──────── Dataset rows

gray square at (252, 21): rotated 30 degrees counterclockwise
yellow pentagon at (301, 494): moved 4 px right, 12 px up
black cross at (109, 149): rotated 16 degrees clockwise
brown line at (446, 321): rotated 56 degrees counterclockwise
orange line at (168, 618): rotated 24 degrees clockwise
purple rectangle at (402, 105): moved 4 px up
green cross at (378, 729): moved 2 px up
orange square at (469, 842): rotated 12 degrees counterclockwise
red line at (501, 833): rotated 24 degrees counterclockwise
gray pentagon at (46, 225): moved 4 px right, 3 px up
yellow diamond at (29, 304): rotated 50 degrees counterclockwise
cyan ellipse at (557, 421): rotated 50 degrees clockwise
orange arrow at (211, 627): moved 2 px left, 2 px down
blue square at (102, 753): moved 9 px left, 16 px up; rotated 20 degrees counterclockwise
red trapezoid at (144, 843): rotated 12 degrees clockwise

────────────────

- **Objective**: Quote every row above word for word, in the order shown.

- **Answer to this task**:
gray square at (252, 21): rotated 30 degrees counterclockwise
yellow pentagon at (301, 494): moved 4 px right, 12 px up
black cross at (109, 149): rotated 16 degrees clockwise
brown line at (446, 321): rotated 56 degrees counterclockwise
orange line at (168, 618): rotated 24 degrees clockwise
purple rectangle at (402, 105): moved 4 px up
green cross at (378, 729): moved 2 px up
orange square at (469, 842): rotated 12 degrees counterclockwise
red line at (501, 833): rotated 24 degrees counterclockwise
gray pentagon at (46, 225): moved 4 px right, 3 px up
yellow diamond at (29, 304): rotated 50 degrees counterclockwise
cyan ellipse at (557, 421): rotated 50 degrees clockwise
orange arrow at (211, 627): moved 2 px left, 2 px down
blue square at (102, 753): moved 9 px left, 16 px up; rotated 20 degrees counterclockwise
red trapezoid at (144, 843): rotated 12 degrees clockwise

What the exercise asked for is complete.